Directions for this task:
Filter this material down to the lines that hold "drum", copying each one.

[Available data — start]

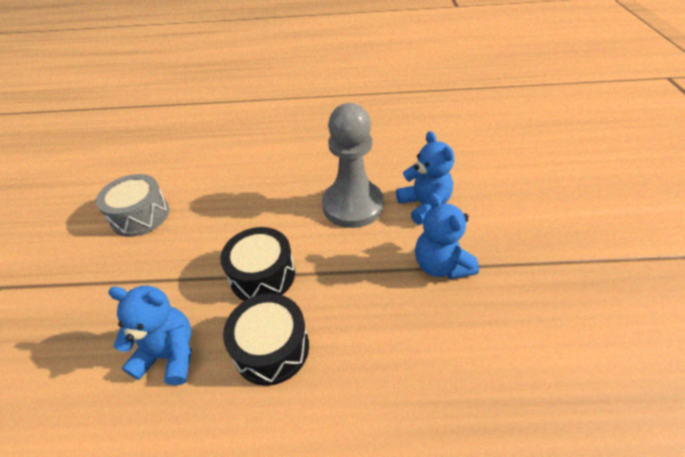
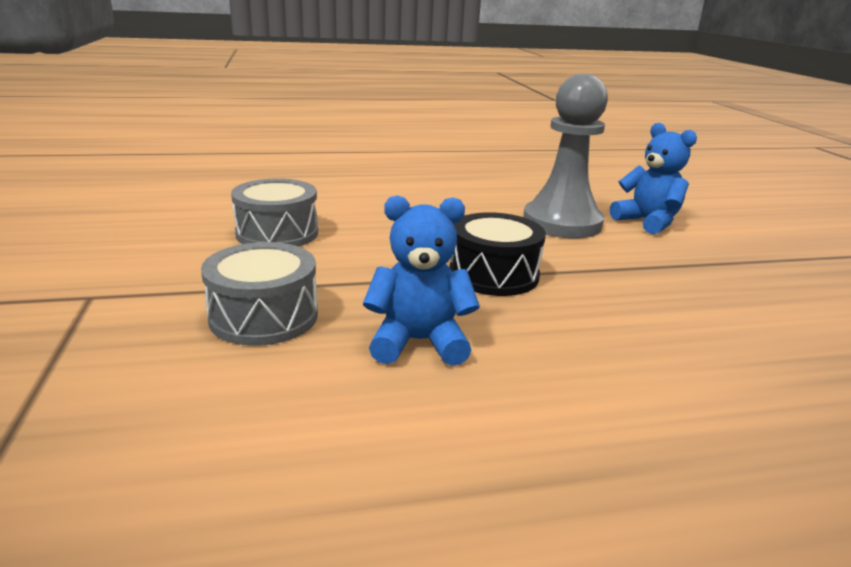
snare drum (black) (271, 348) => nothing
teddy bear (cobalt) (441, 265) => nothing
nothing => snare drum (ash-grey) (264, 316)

[Available data — finish]

Output for this exercise:
snare drum (black) (271, 348) => nothing
nothing => snare drum (ash-grey) (264, 316)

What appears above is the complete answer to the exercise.